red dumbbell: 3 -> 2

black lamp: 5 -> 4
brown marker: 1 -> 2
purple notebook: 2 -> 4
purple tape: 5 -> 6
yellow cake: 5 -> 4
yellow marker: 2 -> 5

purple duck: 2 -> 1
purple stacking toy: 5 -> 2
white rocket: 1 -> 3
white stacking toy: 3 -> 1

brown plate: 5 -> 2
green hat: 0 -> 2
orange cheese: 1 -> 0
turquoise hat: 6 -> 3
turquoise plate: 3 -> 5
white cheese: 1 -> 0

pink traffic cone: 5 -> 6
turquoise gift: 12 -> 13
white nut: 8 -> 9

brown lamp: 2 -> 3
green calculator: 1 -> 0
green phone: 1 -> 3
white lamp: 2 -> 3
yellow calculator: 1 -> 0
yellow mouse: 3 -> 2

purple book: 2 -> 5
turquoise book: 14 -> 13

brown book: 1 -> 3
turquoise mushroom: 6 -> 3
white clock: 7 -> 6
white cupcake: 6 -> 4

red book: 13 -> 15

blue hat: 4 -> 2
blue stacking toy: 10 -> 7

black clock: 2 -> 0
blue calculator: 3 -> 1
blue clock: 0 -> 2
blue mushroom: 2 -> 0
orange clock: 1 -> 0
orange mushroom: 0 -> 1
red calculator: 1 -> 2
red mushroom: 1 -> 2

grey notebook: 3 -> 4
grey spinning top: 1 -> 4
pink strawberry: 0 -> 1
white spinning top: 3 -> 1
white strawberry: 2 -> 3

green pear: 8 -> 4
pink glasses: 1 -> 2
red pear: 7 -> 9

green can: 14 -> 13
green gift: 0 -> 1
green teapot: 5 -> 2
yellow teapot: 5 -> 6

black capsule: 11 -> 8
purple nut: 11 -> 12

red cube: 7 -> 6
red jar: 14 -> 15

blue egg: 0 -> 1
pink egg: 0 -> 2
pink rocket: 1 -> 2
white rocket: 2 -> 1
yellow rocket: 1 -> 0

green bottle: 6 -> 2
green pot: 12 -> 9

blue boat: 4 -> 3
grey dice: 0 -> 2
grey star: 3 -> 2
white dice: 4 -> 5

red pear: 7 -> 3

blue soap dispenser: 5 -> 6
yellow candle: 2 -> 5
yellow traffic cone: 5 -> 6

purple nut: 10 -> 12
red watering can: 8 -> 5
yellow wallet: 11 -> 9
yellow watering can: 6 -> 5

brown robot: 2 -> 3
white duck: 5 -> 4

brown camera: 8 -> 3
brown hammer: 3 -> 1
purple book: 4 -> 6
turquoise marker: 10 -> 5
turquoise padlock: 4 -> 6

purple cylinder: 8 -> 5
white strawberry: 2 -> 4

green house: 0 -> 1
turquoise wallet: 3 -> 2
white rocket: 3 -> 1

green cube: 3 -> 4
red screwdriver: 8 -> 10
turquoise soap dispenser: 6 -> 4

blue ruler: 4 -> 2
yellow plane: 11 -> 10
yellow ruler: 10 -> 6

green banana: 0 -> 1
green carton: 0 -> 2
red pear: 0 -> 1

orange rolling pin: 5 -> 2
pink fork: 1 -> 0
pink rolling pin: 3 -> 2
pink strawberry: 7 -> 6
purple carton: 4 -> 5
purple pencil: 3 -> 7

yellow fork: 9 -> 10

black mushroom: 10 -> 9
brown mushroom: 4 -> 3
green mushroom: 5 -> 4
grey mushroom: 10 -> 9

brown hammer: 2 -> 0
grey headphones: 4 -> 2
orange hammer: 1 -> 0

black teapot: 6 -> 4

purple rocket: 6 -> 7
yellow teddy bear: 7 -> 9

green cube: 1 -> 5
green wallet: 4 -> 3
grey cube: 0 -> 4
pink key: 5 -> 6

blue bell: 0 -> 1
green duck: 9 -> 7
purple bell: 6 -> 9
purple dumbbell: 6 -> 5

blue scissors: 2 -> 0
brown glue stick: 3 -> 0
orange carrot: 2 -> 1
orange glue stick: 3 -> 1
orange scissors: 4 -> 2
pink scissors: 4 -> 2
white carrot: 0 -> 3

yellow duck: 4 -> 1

- - -

_WHAT TO DO_
Give back every line of the material, exactly as written.

_WRITTEN RESPONSE_
red dumbbell: 3 -> 2

black lamp: 5 -> 4
brown marker: 1 -> 2
purple notebook: 2 -> 4
purple tape: 5 -> 6
yellow cake: 5 -> 4
yellow marker: 2 -> 5

purple duck: 2 -> 1
purple stacking toy: 5 -> 2
white rocket: 1 -> 3
white stacking toy: 3 -> 1

brown plate: 5 -> 2
green hat: 0 -> 2
orange cheese: 1 -> 0
turquoise hat: 6 -> 3
turquoise plate: 3 -> 5
white cheese: 1 -> 0

pink traffic cone: 5 -> 6
turquoise gift: 12 -> 13
white nut: 8 -> 9

brown lamp: 2 -> 3
green calculator: 1 -> 0
green phone: 1 -> 3
white lamp: 2 -> 3
yellow calculator: 1 -> 0
yellow mouse: 3 -> 2

purple book: 2 -> 5
turquoise book: 14 -> 13

brown book: 1 -> 3
turquoise mushroom: 6 -> 3
white clock: 7 -> 6
white cupcake: 6 -> 4

red book: 13 -> 15

blue hat: 4 -> 2
blue stacking toy: 10 -> 7

black clock: 2 -> 0
blue calculator: 3 -> 1
blue clock: 0 -> 2
blue mushroom: 2 -> 0
orange clock: 1 -> 0
orange mushroom: 0 -> 1
red calculator: 1 -> 2
red mushroom: 1 -> 2

grey notebook: 3 -> 4
grey spinning top: 1 -> 4
pink strawberry: 0 -> 1
white spinning top: 3 -> 1
white strawberry: 2 -> 3

green pear: 8 -> 4
pink glasses: 1 -> 2
red pear: 7 -> 9

green can: 14 -> 13
green gift: 0 -> 1
green teapot: 5 -> 2
yellow teapot: 5 -> 6

black capsule: 11 -> 8
purple nut: 11 -> 12

red cube: 7 -> 6
red jar: 14 -> 15

blue egg: 0 -> 1
pink egg: 0 -> 2
pink rocket: 1 -> 2
white rocket: 2 -> 1
yellow rocket: 1 -> 0

green bottle: 6 -> 2
green pot: 12 -> 9

blue boat: 4 -> 3
grey dice: 0 -> 2
grey star: 3 -> 2
white dice: 4 -> 5

red pear: 7 -> 3

blue soap dispenser: 5 -> 6
yellow candle: 2 -> 5
yellow traffic cone: 5 -> 6

purple nut: 10 -> 12
red watering can: 8 -> 5
yellow wallet: 11 -> 9
yellow watering can: 6 -> 5

brown robot: 2 -> 3
white duck: 5 -> 4

brown camera: 8 -> 3
brown hammer: 3 -> 1
purple book: 4 -> 6
turquoise marker: 10 -> 5
turquoise padlock: 4 -> 6

purple cylinder: 8 -> 5
white strawberry: 2 -> 4

green house: 0 -> 1
turquoise wallet: 3 -> 2
white rocket: 3 -> 1

green cube: 3 -> 4
red screwdriver: 8 -> 10
turquoise soap dispenser: 6 -> 4

blue ruler: 4 -> 2
yellow plane: 11 -> 10
yellow ruler: 10 -> 6

green banana: 0 -> 1
green carton: 0 -> 2
red pear: 0 -> 1

orange rolling pin: 5 -> 2
pink fork: 1 -> 0
pink rolling pin: 3 -> 2
pink strawberry: 7 -> 6
purple carton: 4 -> 5
purple pencil: 3 -> 7

yellow fork: 9 -> 10

black mushroom: 10 -> 9
brown mushroom: 4 -> 3
green mushroom: 5 -> 4
grey mushroom: 10 -> 9

brown hammer: 2 -> 0
grey headphones: 4 -> 2
orange hammer: 1 -> 0

black teapot: 6 -> 4

purple rocket: 6 -> 7
yellow teddy bear: 7 -> 9

green cube: 1 -> 5
green wallet: 4 -> 3
grey cube: 0 -> 4
pink key: 5 -> 6

blue bell: 0 -> 1
green duck: 9 -> 7
purple bell: 6 -> 9
purple dumbbell: 6 -> 5

blue scissors: 2 -> 0
brown glue stick: 3 -> 0
orange carrot: 2 -> 1
orange glue stick: 3 -> 1
orange scissors: 4 -> 2
pink scissors: 4 -> 2
white carrot: 0 -> 3

yellow duck: 4 -> 1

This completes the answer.